> **TASK DESCRIPTION**:
The listing below should be reproduced precisely, except for its images.

........

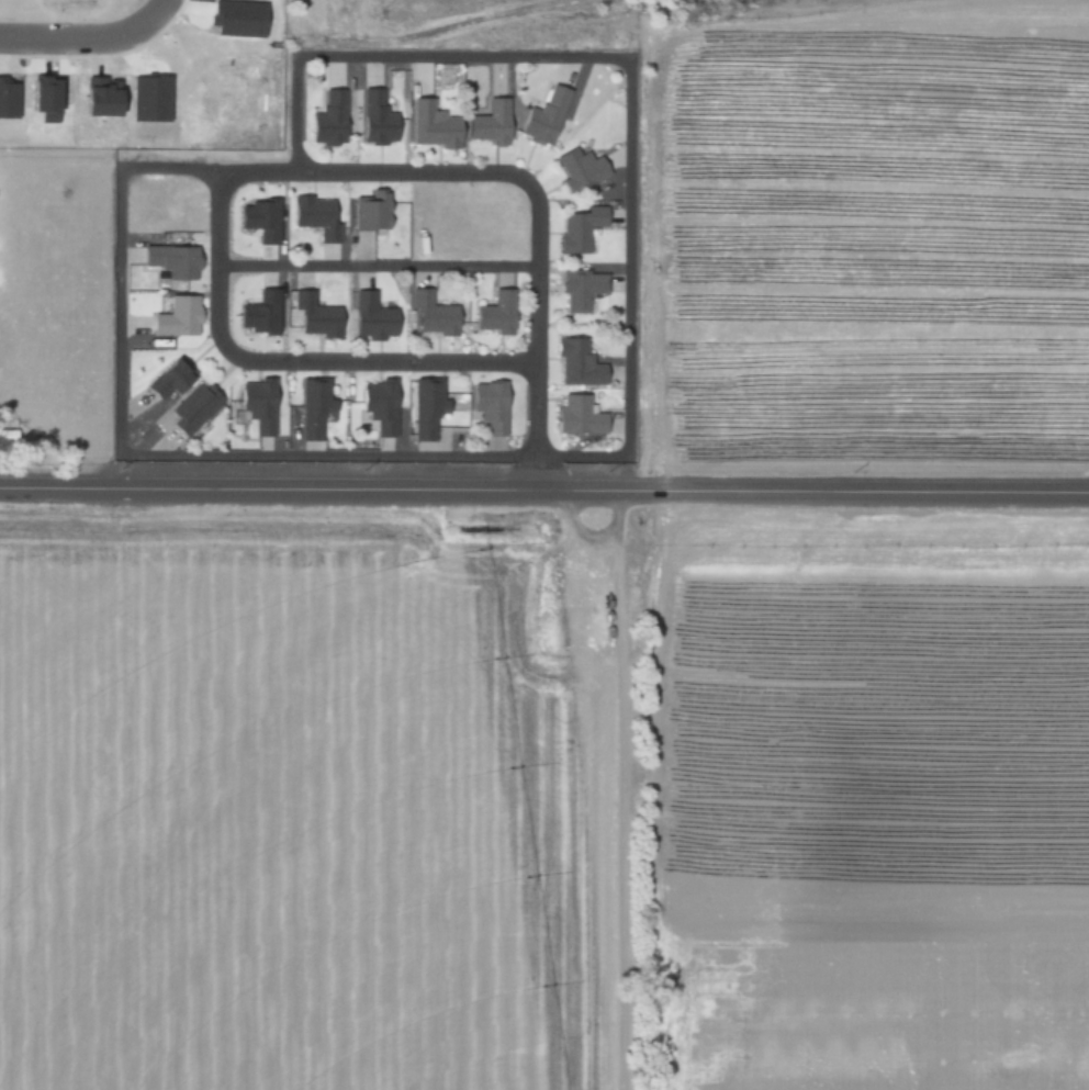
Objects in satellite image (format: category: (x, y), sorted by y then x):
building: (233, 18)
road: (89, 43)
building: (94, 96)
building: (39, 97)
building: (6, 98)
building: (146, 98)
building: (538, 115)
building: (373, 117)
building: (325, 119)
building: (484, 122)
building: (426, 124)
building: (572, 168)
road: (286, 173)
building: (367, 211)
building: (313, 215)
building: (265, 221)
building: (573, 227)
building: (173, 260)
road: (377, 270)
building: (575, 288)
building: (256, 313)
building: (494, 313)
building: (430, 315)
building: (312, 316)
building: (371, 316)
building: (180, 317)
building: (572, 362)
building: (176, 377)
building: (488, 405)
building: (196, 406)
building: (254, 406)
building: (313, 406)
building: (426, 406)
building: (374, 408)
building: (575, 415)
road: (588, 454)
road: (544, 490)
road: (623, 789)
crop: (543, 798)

........

> **EXPECTED ANSWER**:
Objects in satellite image (format: category: (x, y), sorted by y then x):
building: (233, 18)
road: (89, 43)
building: (94, 96)
building: (39, 97)
building: (6, 98)
building: (146, 98)
building: (538, 115)
building: (373, 117)
building: (325, 119)
building: (484, 122)
building: (426, 124)
building: (572, 168)
road: (286, 173)
building: (367, 211)
building: (313, 215)
building: (265, 221)
building: (573, 227)
building: (173, 260)
road: (377, 270)
building: (575, 288)
building: (256, 313)
building: (494, 313)
building: (430, 315)
building: (312, 316)
building: (371, 316)
building: (180, 317)
building: (572, 362)
building: (176, 377)
building: (488, 405)
building: (196, 406)
building: (254, 406)
building: (313, 406)
building: (426, 406)
building: (374, 408)
building: (575, 415)
road: (588, 454)
road: (544, 490)
road: (623, 789)
crop: (543, 798)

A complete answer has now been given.